■ EXERCISE REQUIREMENTS: From the entries below, retype only the lines from the one with "POT1 pin SIG: D5 -> D0" through the one with "POT1 pin GND: GND -> none", exactly as written.

Before-and-after change data
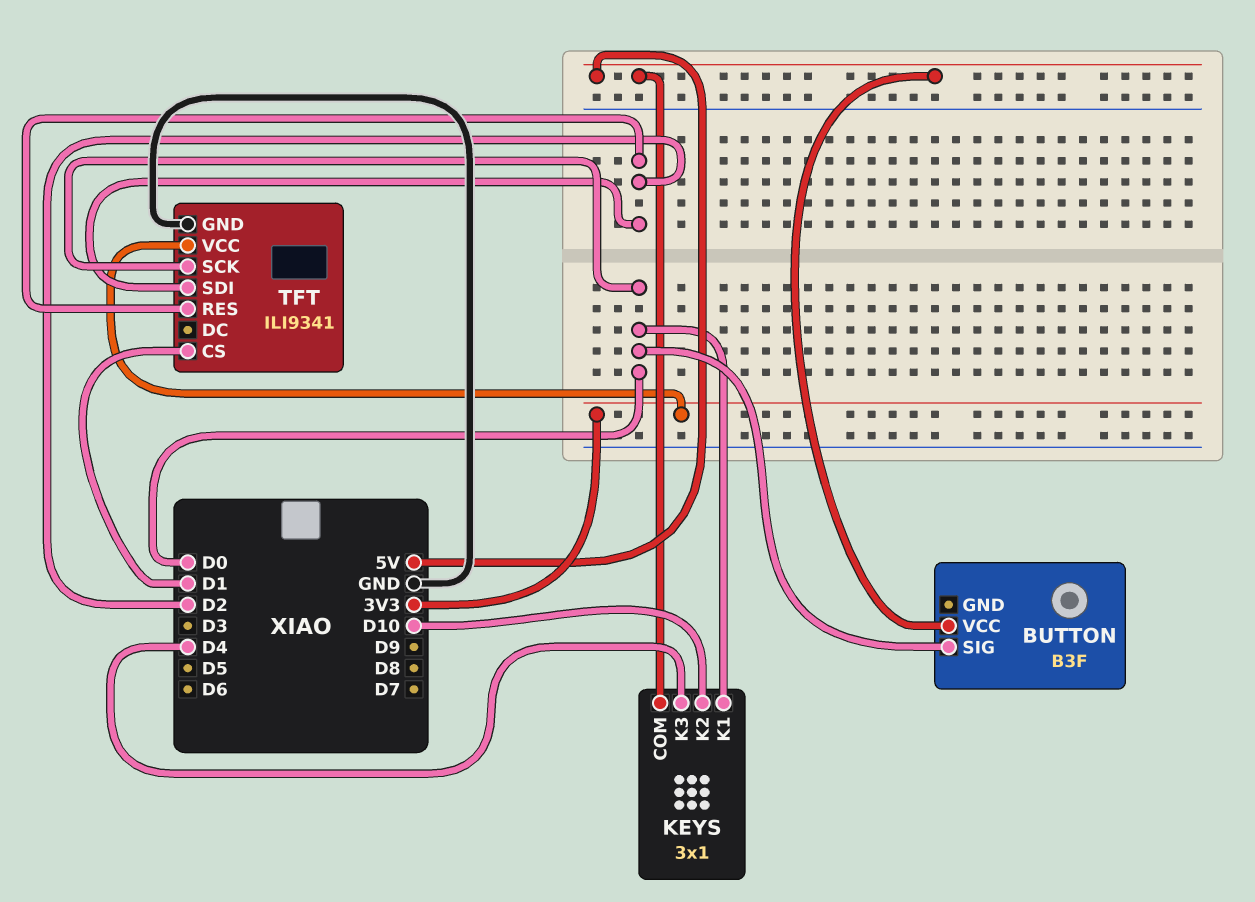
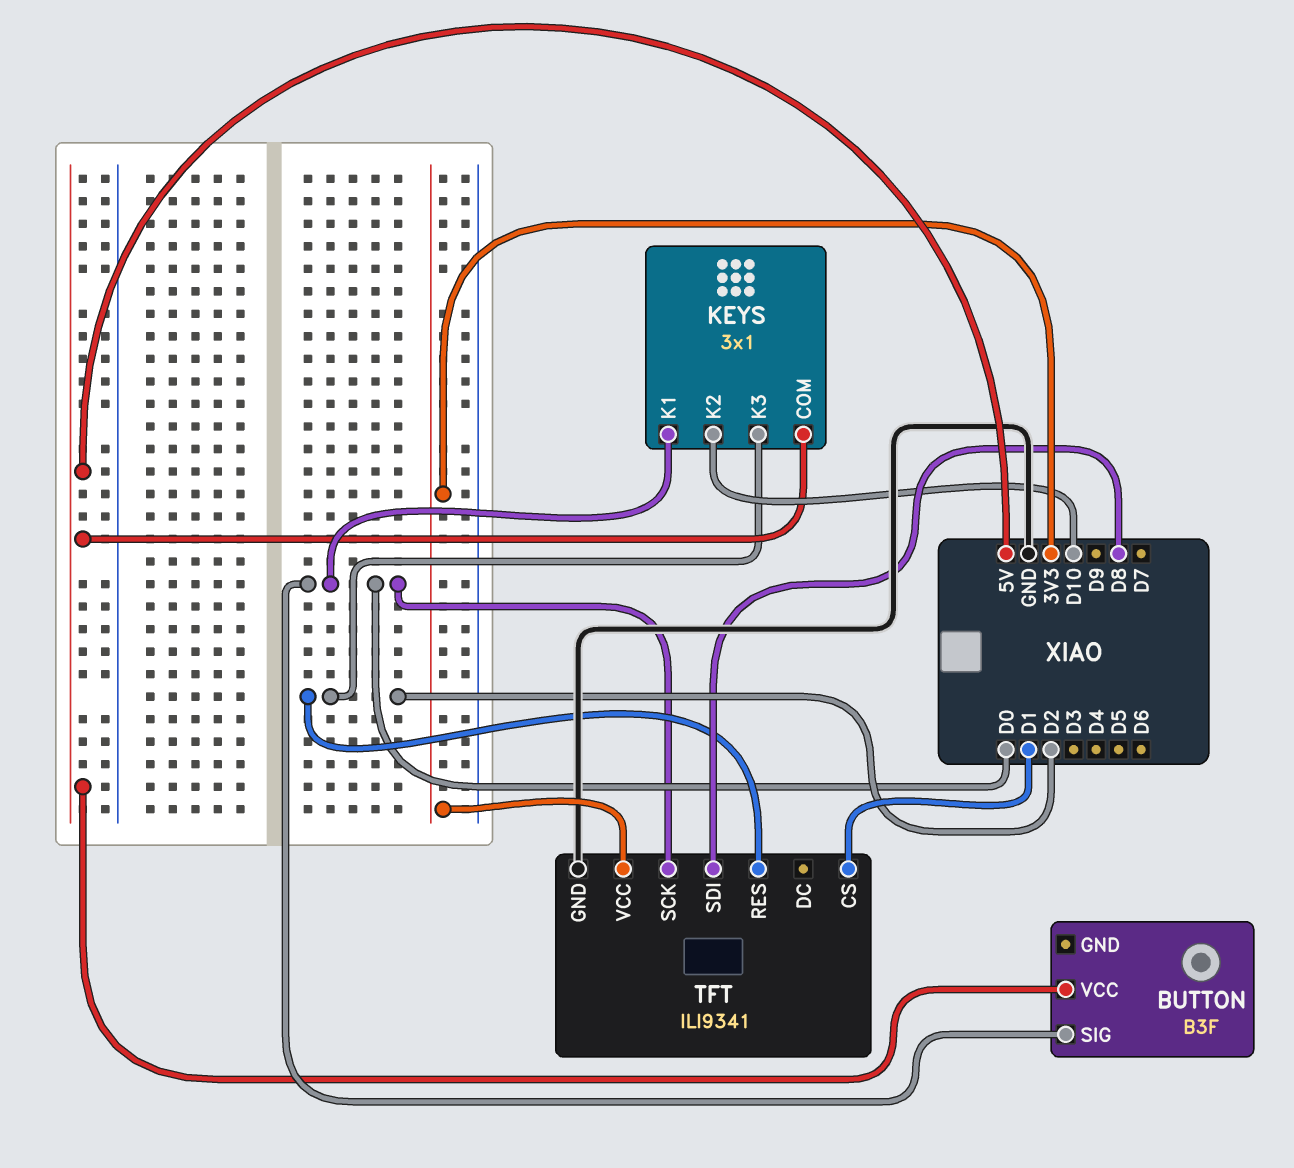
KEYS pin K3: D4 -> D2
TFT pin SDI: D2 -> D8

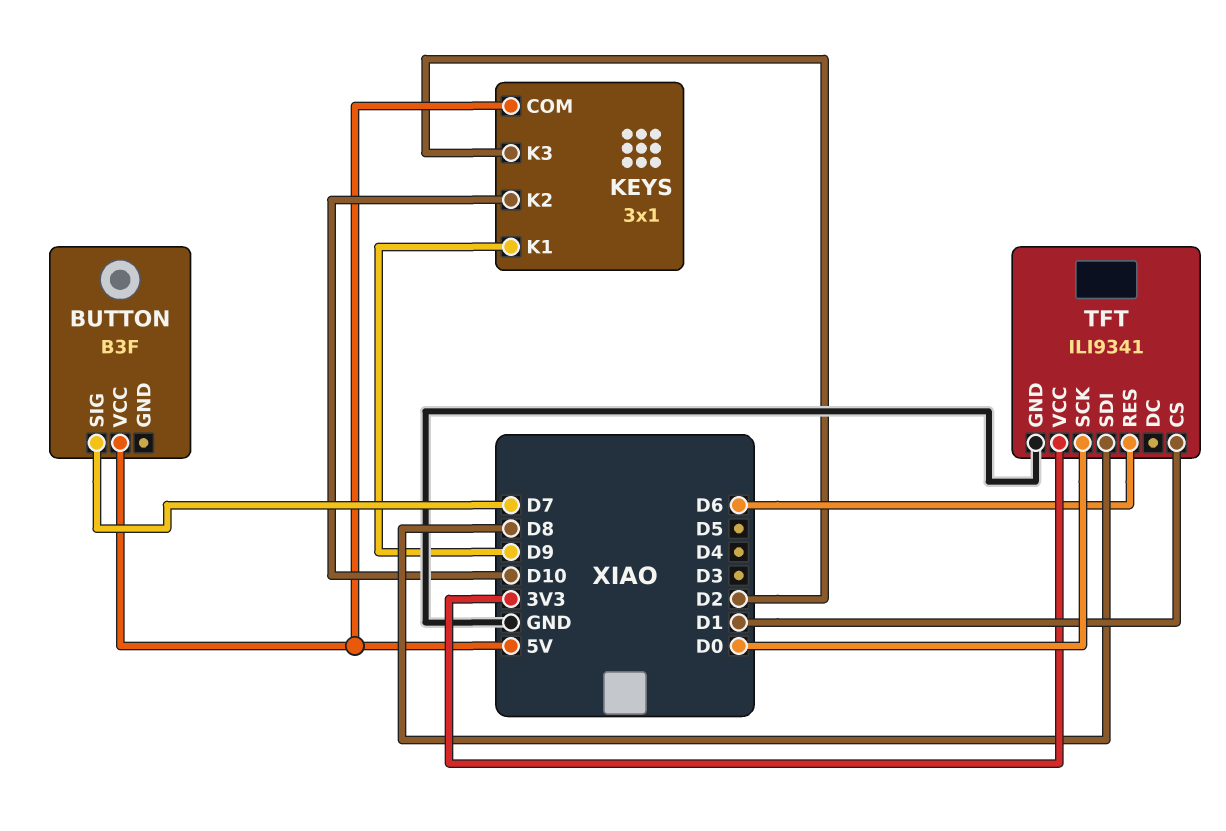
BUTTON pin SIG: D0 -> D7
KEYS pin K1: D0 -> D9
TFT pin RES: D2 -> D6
==
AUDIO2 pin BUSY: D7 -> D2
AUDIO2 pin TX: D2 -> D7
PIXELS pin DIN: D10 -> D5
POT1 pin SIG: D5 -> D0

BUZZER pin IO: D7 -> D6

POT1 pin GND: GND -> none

■ YOUR SOLUTION:
POT1 pin SIG: D5 -> D0

BUZZER pin IO: D7 -> D6

POT1 pin GND: GND -> none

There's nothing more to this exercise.